(Records contained in a dataset)
****************

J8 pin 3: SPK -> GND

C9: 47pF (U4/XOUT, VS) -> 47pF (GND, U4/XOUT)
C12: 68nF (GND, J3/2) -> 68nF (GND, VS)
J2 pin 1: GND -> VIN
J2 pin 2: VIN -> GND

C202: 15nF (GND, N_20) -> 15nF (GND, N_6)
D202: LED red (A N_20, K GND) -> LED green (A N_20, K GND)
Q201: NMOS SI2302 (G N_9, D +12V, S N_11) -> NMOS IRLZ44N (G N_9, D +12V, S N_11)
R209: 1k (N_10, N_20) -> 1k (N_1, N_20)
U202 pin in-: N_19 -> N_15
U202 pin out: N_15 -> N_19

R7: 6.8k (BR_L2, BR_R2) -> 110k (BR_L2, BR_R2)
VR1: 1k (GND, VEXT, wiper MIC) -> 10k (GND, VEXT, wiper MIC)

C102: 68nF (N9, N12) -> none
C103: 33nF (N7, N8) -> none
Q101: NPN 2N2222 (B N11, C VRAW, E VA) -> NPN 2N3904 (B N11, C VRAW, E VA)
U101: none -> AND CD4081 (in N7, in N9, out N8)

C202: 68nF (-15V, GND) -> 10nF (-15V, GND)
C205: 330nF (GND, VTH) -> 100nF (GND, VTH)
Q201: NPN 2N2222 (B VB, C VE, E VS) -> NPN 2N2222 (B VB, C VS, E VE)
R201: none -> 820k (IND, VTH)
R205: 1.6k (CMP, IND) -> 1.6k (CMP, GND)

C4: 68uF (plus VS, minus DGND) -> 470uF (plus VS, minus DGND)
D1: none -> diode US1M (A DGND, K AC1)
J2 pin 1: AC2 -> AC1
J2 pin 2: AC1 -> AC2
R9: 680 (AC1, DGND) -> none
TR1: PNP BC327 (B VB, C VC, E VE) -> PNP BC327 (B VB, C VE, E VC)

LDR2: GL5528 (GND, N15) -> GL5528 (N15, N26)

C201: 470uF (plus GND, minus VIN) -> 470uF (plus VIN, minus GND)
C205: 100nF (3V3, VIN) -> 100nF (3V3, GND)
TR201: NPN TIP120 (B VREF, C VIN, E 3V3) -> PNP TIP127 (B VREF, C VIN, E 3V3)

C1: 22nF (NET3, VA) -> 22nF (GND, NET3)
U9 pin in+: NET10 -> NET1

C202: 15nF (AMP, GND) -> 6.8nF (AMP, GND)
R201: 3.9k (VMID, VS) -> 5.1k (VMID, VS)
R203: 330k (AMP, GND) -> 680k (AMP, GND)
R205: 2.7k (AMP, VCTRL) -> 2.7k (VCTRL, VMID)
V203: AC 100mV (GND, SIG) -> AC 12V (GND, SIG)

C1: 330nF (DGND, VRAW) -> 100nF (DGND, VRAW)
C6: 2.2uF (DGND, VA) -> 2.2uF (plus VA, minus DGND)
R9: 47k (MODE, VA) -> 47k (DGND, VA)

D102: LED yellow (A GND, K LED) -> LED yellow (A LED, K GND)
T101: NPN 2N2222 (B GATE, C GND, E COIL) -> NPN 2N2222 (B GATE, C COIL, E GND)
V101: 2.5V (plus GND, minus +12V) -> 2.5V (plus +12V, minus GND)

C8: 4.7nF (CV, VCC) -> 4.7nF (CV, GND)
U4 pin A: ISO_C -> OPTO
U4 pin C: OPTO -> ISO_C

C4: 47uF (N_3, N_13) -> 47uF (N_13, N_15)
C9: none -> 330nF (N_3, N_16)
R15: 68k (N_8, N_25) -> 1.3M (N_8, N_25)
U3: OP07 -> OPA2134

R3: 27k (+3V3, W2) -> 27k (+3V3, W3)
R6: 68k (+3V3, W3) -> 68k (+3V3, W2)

****************

Task goal =
Each of the entries above is to be repeated exactly.

Exercise response =
J8 pin 3: SPK -> GND

C9: 47pF (U4/XOUT, VS) -> 47pF (GND, U4/XOUT)
C12: 68nF (GND, J3/2) -> 68nF (GND, VS)
J2 pin 1: GND -> VIN
J2 pin 2: VIN -> GND

C202: 15nF (GND, N_20) -> 15nF (GND, N_6)
D202: LED red (A N_20, K GND) -> LED green (A N_20, K GND)
Q201: NMOS SI2302 (G N_9, D +12V, S N_11) -> NMOS IRLZ44N (G N_9, D +12V, S N_11)
R209: 1k (N_10, N_20) -> 1k (N_1, N_20)
U202 pin in-: N_19 -> N_15
U202 pin out: N_15 -> N_19

R7: 6.8k (BR_L2, BR_R2) -> 110k (BR_L2, BR_R2)
VR1: 1k (GND, VEXT, wiper MIC) -> 10k (GND, VEXT, wiper MIC)

C102: 68nF (N9, N12) -> none
C103: 33nF (N7, N8) -> none
Q101: NPN 2N2222 (B N11, C VRAW, E VA) -> NPN 2N3904 (B N11, C VRAW, E VA)
U101: none -> AND CD4081 (in N7, in N9, out N8)

C202: 68nF (-15V, GND) -> 10nF (-15V, GND)
C205: 330nF (GND, VTH) -> 100nF (GND, VTH)
Q201: NPN 2N2222 (B VB, C VE, E VS) -> NPN 2N2222 (B VB, C VS, E VE)
R201: none -> 820k (IND, VTH)
R205: 1.6k (CMP, IND) -> 1.6k (CMP, GND)

C4: 68uF (plus VS, minus DGND) -> 470uF (plus VS, minus DGND)
D1: none -> diode US1M (A DGND, K AC1)
J2 pin 1: AC2 -> AC1
J2 pin 2: AC1 -> AC2
R9: 680 (AC1, DGND) -> none
TR1: PNP BC327 (B VB, C VC, E VE) -> PNP BC327 (B VB, C VE, E VC)

LDR2: GL5528 (GND, N15) -> GL5528 (N15, N26)

C201: 470uF (plus GND, minus VIN) -> 470uF (plus VIN, minus GND)
C205: 100nF (3V3, VIN) -> 100nF (3V3, GND)
TR201: NPN TIP120 (B VREF, C VIN, E 3V3) -> PNP TIP127 (B VREF, C VIN, E 3V3)

C1: 22nF (NET3, VA) -> 22nF (GND, NET3)
U9 pin in+: NET10 -> NET1

C202: 15nF (AMP, GND) -> 6.8nF (AMP, GND)
R201: 3.9k (VMID, VS) -> 5.1k (VMID, VS)
R203: 330k (AMP, GND) -> 680k (AMP, GND)
R205: 2.7k (AMP, VCTRL) -> 2.7k (VCTRL, VMID)
V203: AC 100mV (GND, SIG) -> AC 12V (GND, SIG)

C1: 330nF (DGND, VRAW) -> 100nF (DGND, VRAW)
C6: 2.2uF (DGND, VA) -> 2.2uF (plus VA, minus DGND)
R9: 47k (MODE, VA) -> 47k (DGND, VA)

D102: LED yellow (A GND, K LED) -> LED yellow (A LED, K GND)
T101: NPN 2N2222 (B GATE, C GND, E COIL) -> NPN 2N2222 (B GATE, C COIL, E GND)
V101: 2.5V (plus GND, minus +12V) -> 2.5V (plus +12V, minus GND)

C8: 4.7nF (CV, VCC) -> 4.7nF (CV, GND)
U4 pin A: ISO_C -> OPTO
U4 pin C: OPTO -> ISO_C

C4: 47uF (N_3, N_13) -> 47uF (N_13, N_15)
C9: none -> 330nF (N_3, N_16)
R15: 68k (N_8, N_25) -> 1.3M (N_8, N_25)
U3: OP07 -> OPA2134

R3: 27k (+3V3, W2) -> 27k (+3V3, W3)
R6: 68k (+3V3, W3) -> 68k (+3V3, W2)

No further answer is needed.